What the task requires:
Where the line containing "(417, 205) = (525, 206): red duck -> none" appears in the records below, begin there and repeat each line exactly through the final one, dropping all pictures.

The data:
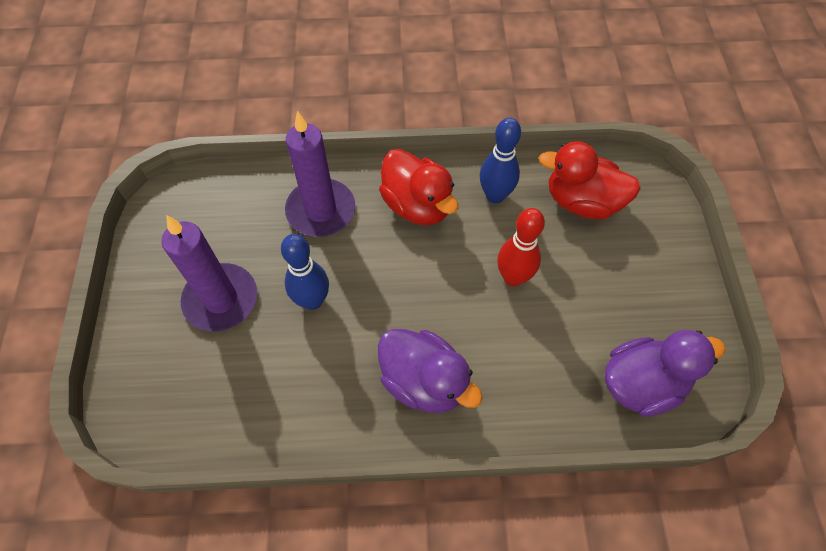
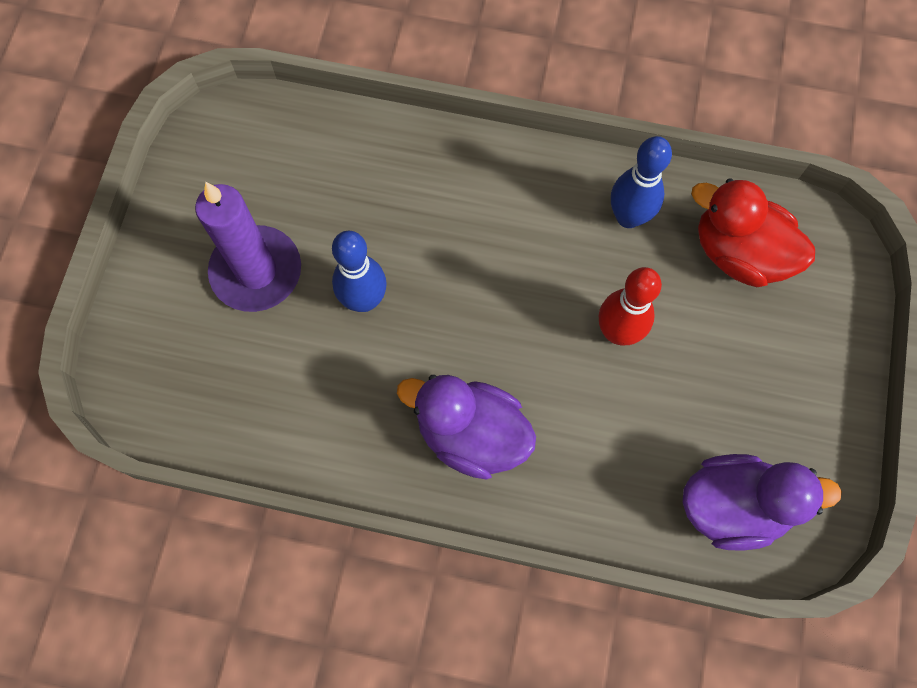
camera: 15 degrees right, 10 degrees up
(321, 210) = (402, 184): purple candle -> none
(417, 205) = (525, 206): red duck -> none
(424, 382) = (471, 434): purple duck -> purple duck turned 150 degrees clockwise

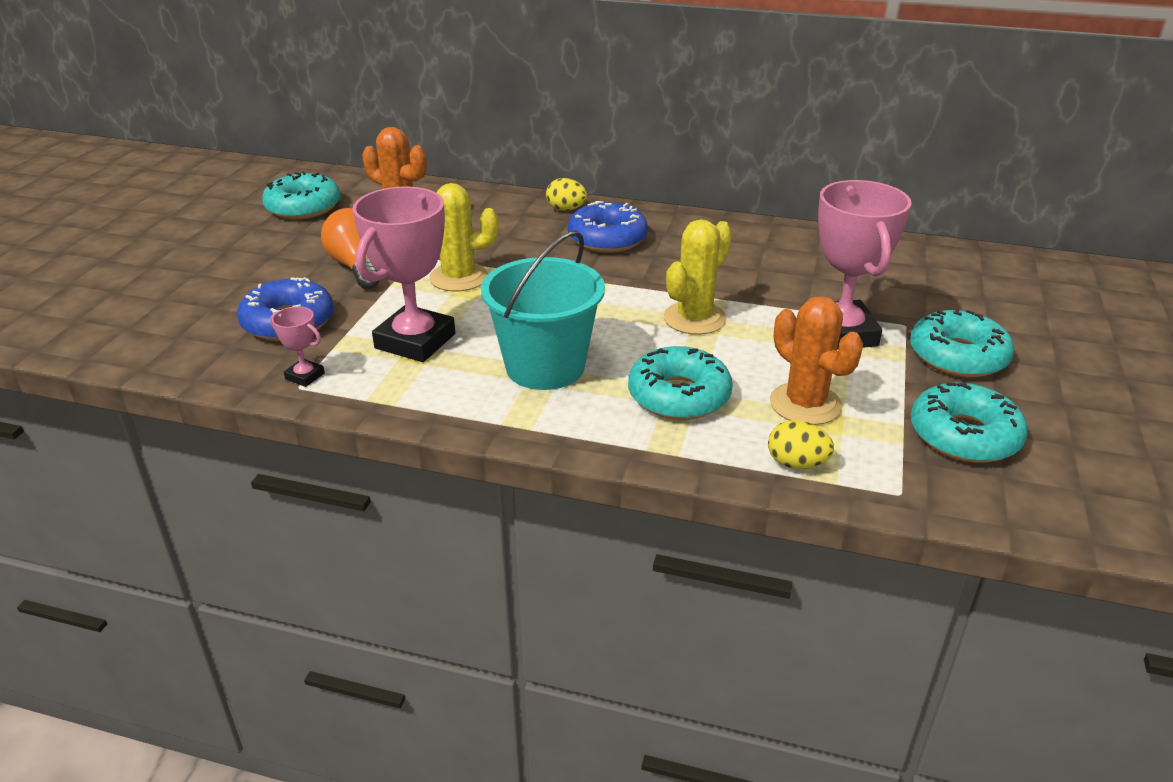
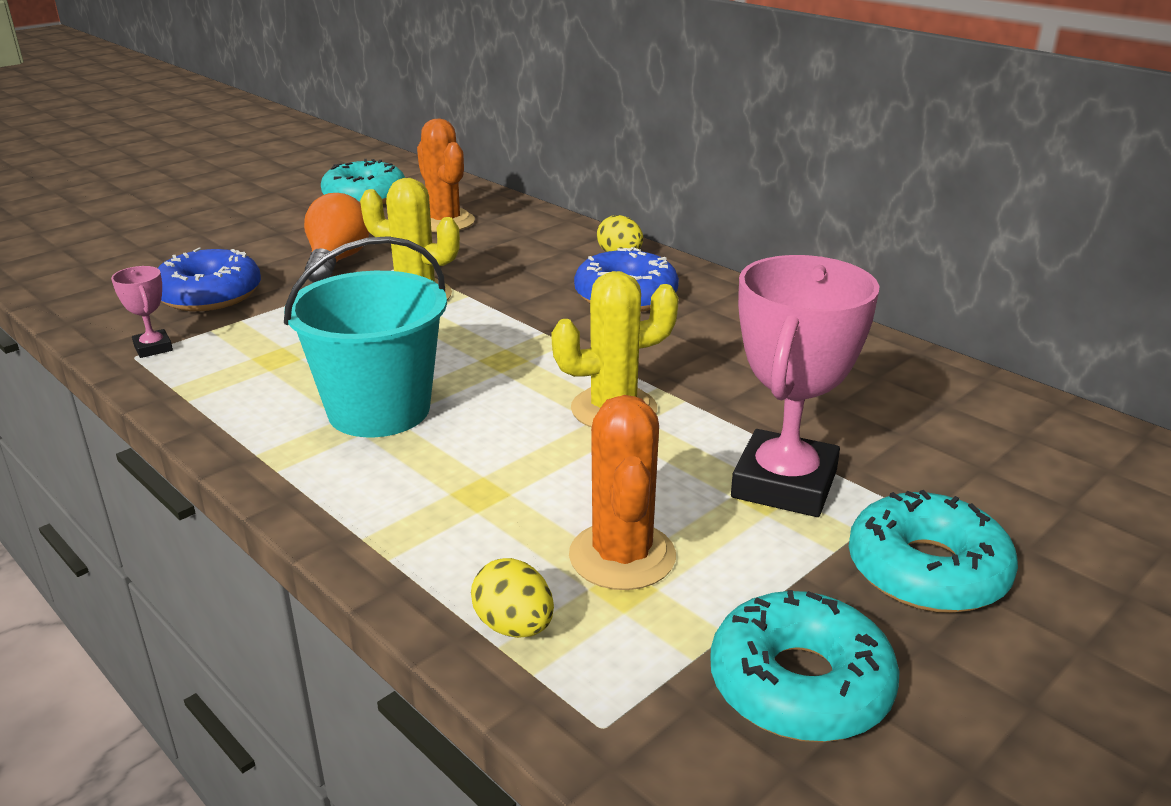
camera: 30 degrees right, 5 degrees down
(415, 341) = (291, 345): pink trophy -> none
(679, 396) = (479, 491): turquoise donut -> none

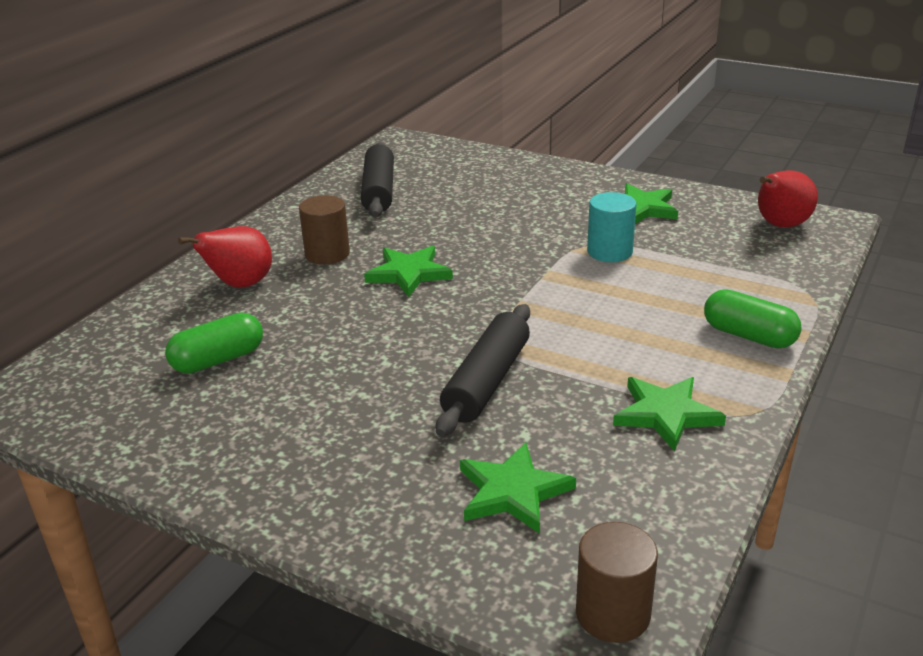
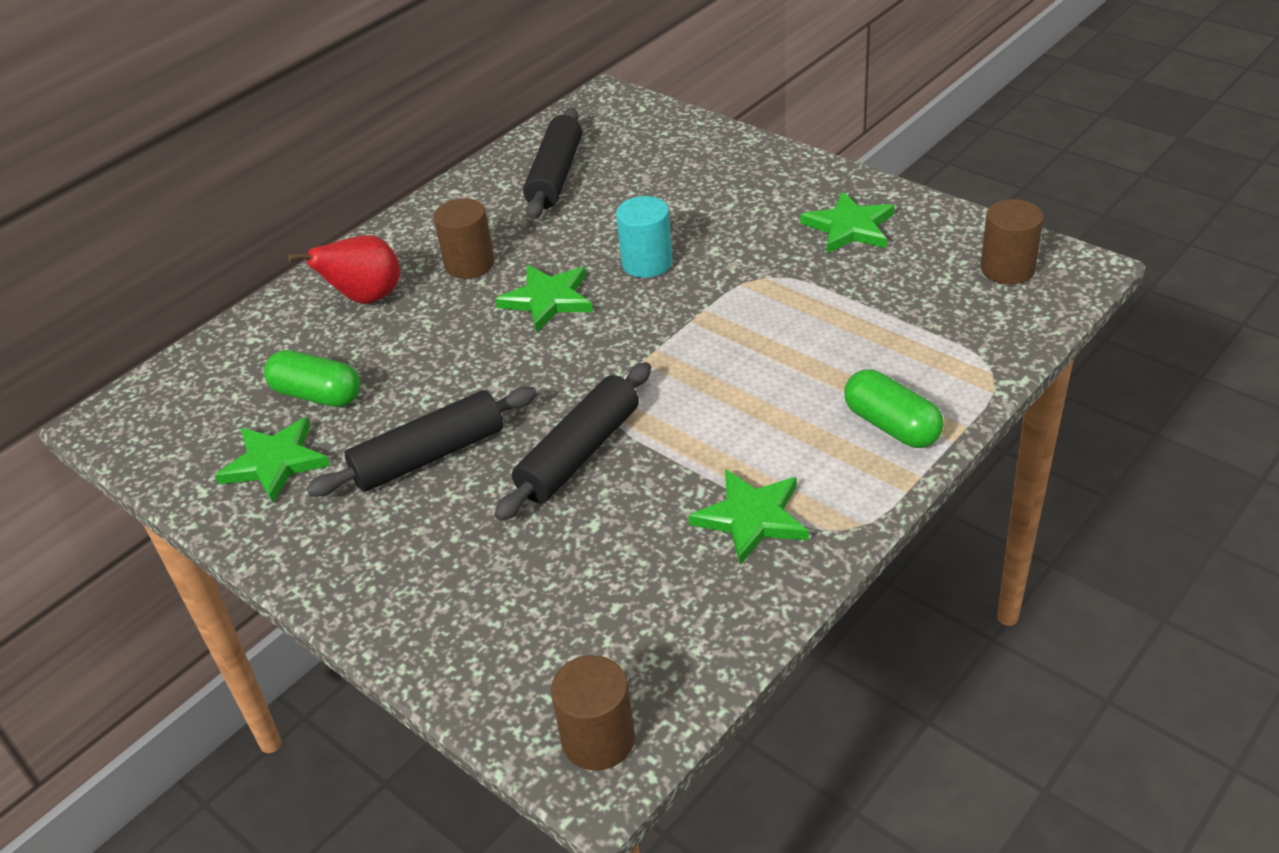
camera: 15 degrees right, 10 degrees up
(218, 360) = (317, 395): green capsule -> green capsule turned 45 degrees clockwise
(345, 396) = (429, 456): none -> black rolling pin
(512, 492) = (555, 591): green star -> green star (275, 462)
(609, 252) = (785, 290): turquoise cylinder -> turquoise cylinder (647, 263)
(780, 225) = (1007, 269): red pear -> brown cylinder

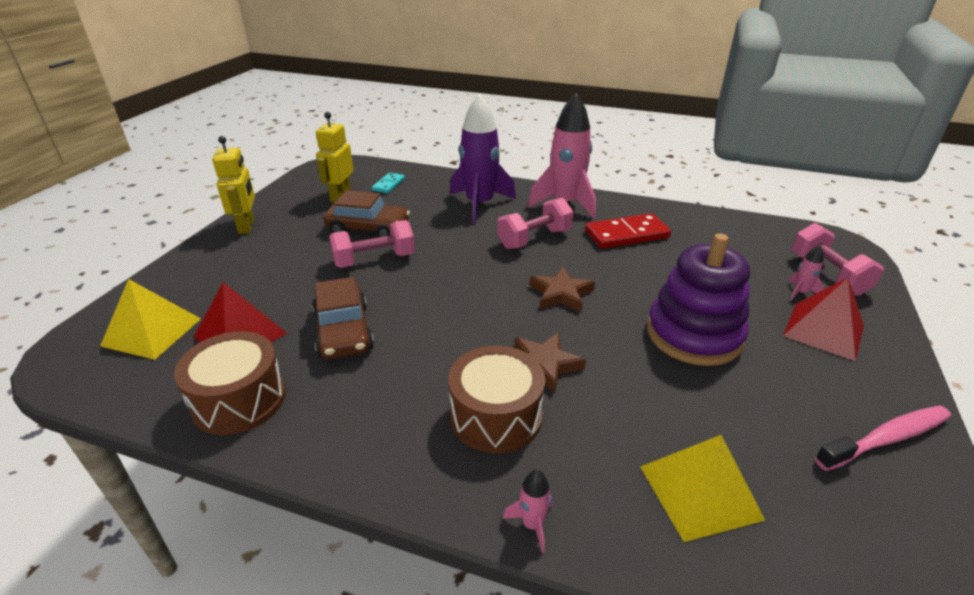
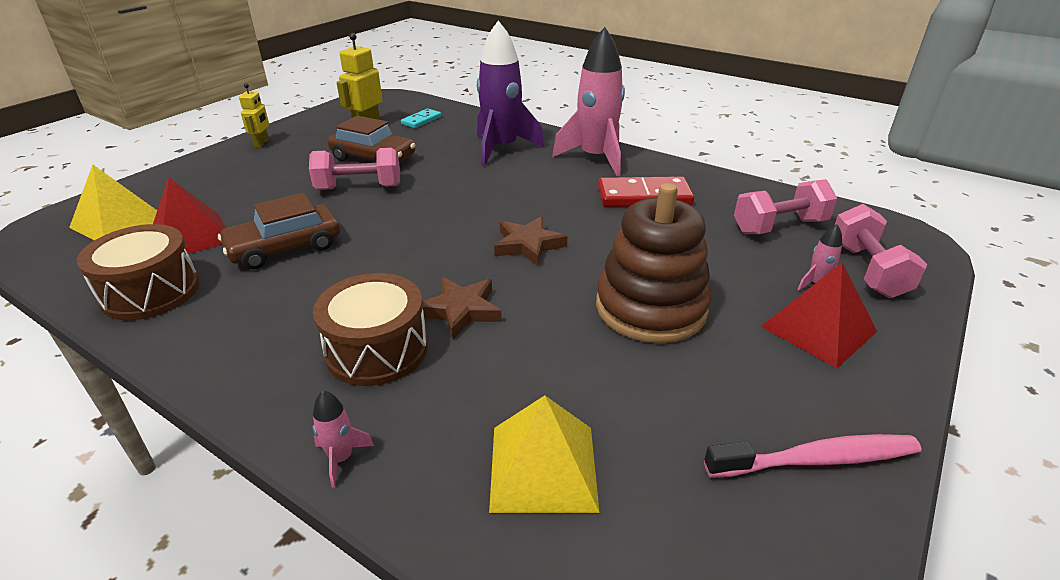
camera: 15 degrees right, 0 degrees up
(247, 226) = (262, 143): yellow robot -> yellow robot, size x0.63
(343, 331) = (284, 248): brown car -> brown car turned 60 degrees clockwise
(534, 239) = (537, 188): pink dumbbell -> pink dumbbell (779, 226)
(694, 335) = (650, 308): purple stacking toy -> brown stacking toy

Answer for this exercise:
(417, 205) = (525, 206): red duck -> none
(424, 382) = (471, 434): purple duck -> purple duck turned 150 degrees clockwise

camera: 30 degrees right, 5 degrees down
(415, 341) = (291, 345): pink trophy -> none
(679, 396) = (479, 491): turquoise donut -> none

camera: 15 degrees right, 10 degrees up
(218, 360) = (317, 395): green capsule -> green capsule turned 45 degrees clockwise
(345, 396) = (429, 456): none -> black rolling pin
(512, 492) = (555, 591): green star -> green star (275, 462)
(609, 252) = (785, 290): turquoise cylinder -> turquoise cylinder (647, 263)
(780, 225) = (1007, 269): red pear -> brown cylinder

camera: 15 degrees right, 0 degrees up
(247, 226) = (262, 143): yellow robot -> yellow robot, size x0.63
(343, 331) = (284, 248): brown car -> brown car turned 60 degrees clockwise
(534, 239) = (537, 188): pink dumbbell -> pink dumbbell (779, 226)
(694, 335) = (650, 308): purple stacking toy -> brown stacking toy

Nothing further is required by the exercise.